> [Exercise]
From first line to last, print the records exactly, but leave out the pictures.
-------- Records shown --------
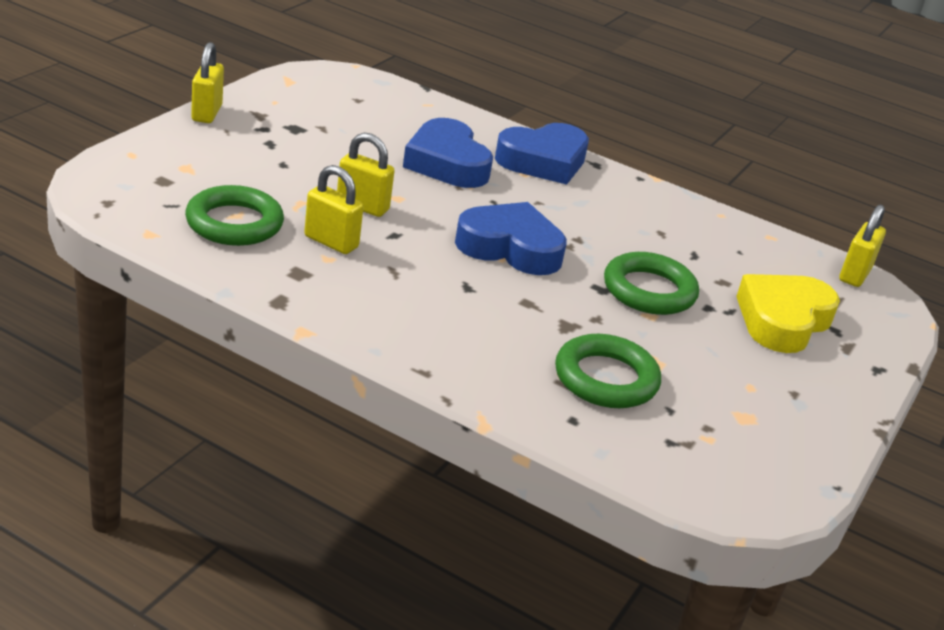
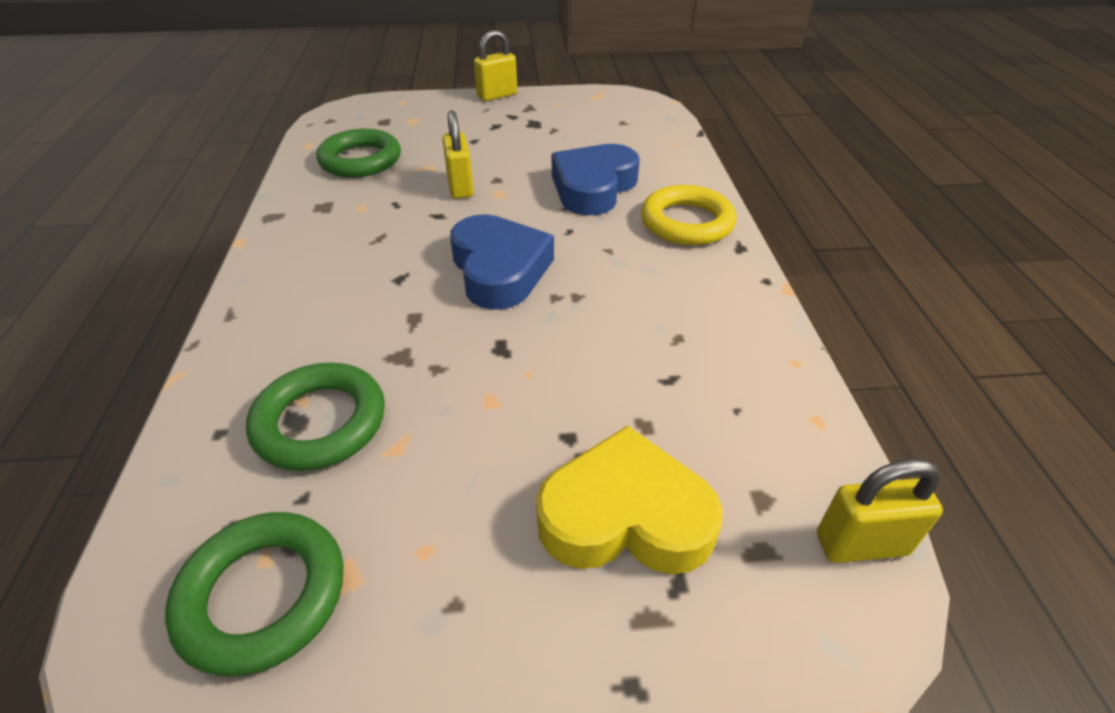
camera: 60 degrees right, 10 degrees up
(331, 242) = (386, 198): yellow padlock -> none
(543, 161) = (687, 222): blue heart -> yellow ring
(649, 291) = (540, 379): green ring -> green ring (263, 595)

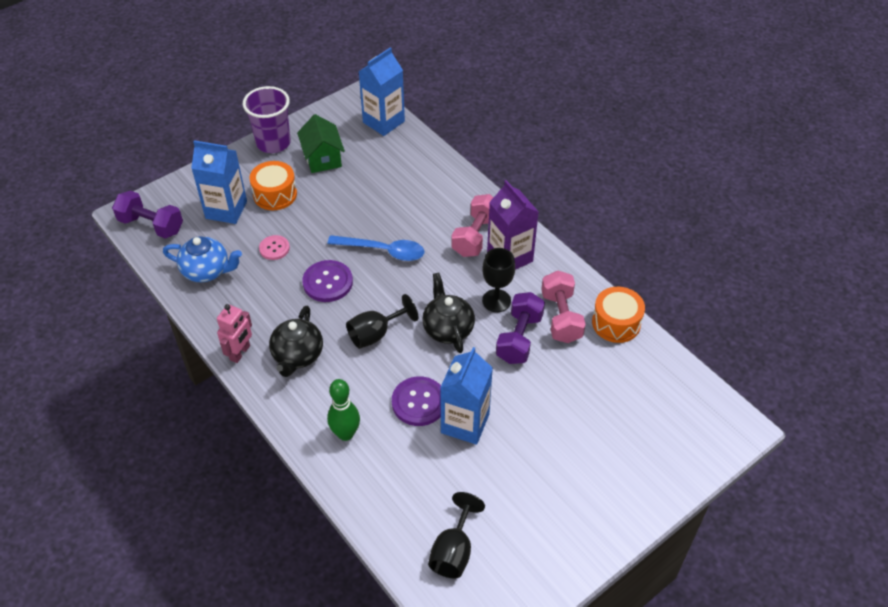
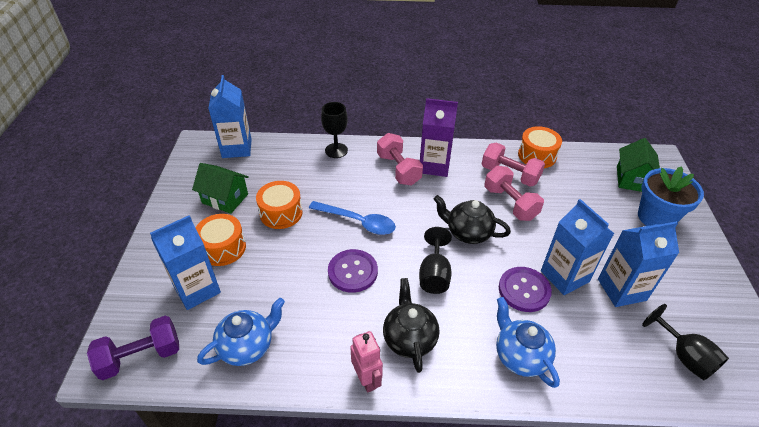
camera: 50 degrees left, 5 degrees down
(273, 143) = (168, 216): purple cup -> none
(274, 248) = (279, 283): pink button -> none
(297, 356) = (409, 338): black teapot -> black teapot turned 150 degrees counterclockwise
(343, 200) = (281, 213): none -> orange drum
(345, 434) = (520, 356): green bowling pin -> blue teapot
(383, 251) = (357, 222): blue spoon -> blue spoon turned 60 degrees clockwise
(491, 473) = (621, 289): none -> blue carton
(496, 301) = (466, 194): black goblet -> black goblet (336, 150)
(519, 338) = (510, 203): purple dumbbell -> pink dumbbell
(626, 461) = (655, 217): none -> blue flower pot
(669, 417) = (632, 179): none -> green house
--------
> [Solution for this problem]
camera: 60 degrees right, 10 degrees up
(331, 242) = (386, 198): yellow padlock -> none
(543, 161) = (687, 222): blue heart -> yellow ring
(649, 291) = (540, 379): green ring -> green ring (263, 595)

camera: 50 degrees left, 5 degrees down
(273, 143) = (168, 216): purple cup -> none
(274, 248) = (279, 283): pink button -> none
(297, 356) = (409, 338): black teapot -> black teapot turned 150 degrees counterclockwise
(343, 200) = (281, 213): none -> orange drum
(345, 434) = (520, 356): green bowling pin -> blue teapot
(383, 251) = (357, 222): blue spoon -> blue spoon turned 60 degrees clockwise
(491, 473) = (621, 289): none -> blue carton
(496, 301) = (466, 194): black goblet -> black goblet (336, 150)
(519, 338) = (510, 203): purple dumbbell -> pink dumbbell
(626, 461) = (655, 217): none -> blue flower pot
(669, 417) = (632, 179): none -> green house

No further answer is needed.